Copy out the lines from the one containing "contemporary [515, 741]" through the one containing "batten [725, 2083]", changing every "Locate an element" to "Find an element" and leaving everything else as it is.

# Recorded data
>>>

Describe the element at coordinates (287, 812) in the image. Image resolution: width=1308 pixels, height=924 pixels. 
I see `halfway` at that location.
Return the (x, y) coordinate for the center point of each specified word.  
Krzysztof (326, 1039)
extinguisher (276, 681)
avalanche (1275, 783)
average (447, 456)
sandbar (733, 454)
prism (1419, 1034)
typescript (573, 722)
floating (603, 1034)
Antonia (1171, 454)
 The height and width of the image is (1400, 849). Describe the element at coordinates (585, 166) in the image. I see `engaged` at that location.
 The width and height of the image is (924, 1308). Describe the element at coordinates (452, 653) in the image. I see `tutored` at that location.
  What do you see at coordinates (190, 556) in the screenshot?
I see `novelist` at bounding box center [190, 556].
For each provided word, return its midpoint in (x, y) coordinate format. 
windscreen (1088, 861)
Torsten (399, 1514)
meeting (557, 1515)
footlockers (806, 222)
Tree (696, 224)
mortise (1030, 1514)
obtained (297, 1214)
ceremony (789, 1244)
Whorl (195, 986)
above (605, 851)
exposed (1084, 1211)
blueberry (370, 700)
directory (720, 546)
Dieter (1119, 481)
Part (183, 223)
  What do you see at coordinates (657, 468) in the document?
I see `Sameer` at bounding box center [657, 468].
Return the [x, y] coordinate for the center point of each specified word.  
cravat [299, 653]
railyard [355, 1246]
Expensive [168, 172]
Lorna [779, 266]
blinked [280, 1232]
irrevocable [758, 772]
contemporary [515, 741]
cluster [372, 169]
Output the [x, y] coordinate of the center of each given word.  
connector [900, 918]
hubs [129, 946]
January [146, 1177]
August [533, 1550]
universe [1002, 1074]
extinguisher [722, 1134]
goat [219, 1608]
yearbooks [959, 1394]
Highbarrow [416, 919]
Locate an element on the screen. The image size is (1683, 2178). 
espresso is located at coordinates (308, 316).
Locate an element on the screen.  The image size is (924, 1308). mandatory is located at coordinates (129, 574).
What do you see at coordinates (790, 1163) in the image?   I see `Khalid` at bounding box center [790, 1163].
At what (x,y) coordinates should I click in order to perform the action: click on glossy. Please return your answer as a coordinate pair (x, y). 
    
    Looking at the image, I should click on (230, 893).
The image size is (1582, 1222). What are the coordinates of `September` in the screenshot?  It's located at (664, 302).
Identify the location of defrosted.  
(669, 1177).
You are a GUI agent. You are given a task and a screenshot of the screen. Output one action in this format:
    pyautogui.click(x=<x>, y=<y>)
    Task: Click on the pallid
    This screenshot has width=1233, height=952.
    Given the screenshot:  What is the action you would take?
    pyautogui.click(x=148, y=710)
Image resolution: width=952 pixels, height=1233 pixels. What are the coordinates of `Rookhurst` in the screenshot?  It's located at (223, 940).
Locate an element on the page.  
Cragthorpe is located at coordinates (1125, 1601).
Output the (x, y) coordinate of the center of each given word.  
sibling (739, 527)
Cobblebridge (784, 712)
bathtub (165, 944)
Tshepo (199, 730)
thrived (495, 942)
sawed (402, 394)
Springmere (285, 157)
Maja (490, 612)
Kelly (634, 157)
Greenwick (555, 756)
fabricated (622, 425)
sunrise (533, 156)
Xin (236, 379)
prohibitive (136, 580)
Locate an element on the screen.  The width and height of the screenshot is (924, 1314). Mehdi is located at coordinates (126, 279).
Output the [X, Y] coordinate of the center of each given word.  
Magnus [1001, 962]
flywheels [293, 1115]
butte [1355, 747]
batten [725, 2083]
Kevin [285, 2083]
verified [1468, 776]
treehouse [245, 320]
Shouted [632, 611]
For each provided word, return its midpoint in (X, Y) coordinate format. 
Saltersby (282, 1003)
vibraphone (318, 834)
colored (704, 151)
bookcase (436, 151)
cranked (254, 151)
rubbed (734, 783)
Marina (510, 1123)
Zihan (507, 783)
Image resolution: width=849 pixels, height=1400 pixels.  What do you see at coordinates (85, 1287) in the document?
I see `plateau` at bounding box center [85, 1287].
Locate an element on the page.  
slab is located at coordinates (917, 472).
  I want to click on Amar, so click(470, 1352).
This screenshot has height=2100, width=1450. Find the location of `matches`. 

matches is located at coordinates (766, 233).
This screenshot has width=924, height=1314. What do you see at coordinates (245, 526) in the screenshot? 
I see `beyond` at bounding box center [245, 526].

<<<

# Solution below
contemporary [515, 741]
cluster [372, 169]
Output the [x, y] coordinate of the center of each given word.  
connector [900, 918]
hubs [129, 946]
January [146, 1177]
August [533, 1550]
universe [1002, 1074]
extinguisher [722, 1134]
goat [219, 1608]
yearbooks [959, 1394]
Highbarrow [416, 919]
Find an element on the screen. The image size is (1683, 2178). 
espresso is located at coordinates (308, 316).
Find an element on the screen.  The image size is (924, 1308). mandatory is located at coordinates (129, 574).
What do you see at coordinates (790, 1163) in the image?   I see `Khalid` at bounding box center [790, 1163].
At what (x,y) coordinates should I click in order to perform the action: click on glossy. Please return your answer as a coordinate pair (x, y). 
    
    Looking at the image, I should click on (230, 893).
The image size is (1582, 1222). What are the coordinates of `September` in the screenshot?  It's located at (664, 302).
Identify the location of defrosted.  
(669, 1177).
You are a GUI agent. You are given a task and a screenshot of the screen. Output one action in this format:
    pyautogui.click(x=<x>, y=<y>)
    Task: Click on the pallid
    This screenshot has width=1233, height=952.
    Given the screenshot:  What is the action you would take?
    pyautogui.click(x=148, y=710)
Image resolution: width=952 pixels, height=1233 pixels. What are the coordinates of `Rookhurst` in the screenshot?  It's located at (223, 940).
Find an element on the page.  
Cragthorpe is located at coordinates (1125, 1601).
Output the (x, y) coordinate of the center of each given word.  
sibling (739, 527)
Cobblebridge (784, 712)
bathtub (165, 944)
Tshepo (199, 730)
thrived (495, 942)
sawed (402, 394)
Springmere (285, 157)
Maja (490, 612)
Kelly (634, 157)
Greenwick (555, 756)
fabricated (622, 425)
sunrise (533, 156)
Xin (236, 379)
prohibitive (136, 580)
Find an element on the screen.  The width and height of the screenshot is (924, 1314). Mehdi is located at coordinates (126, 279).
Output the [X, Y] coordinate of the center of each given word.  
Magnus [1001, 962]
flywheels [293, 1115]
butte [1355, 747]
batten [725, 2083]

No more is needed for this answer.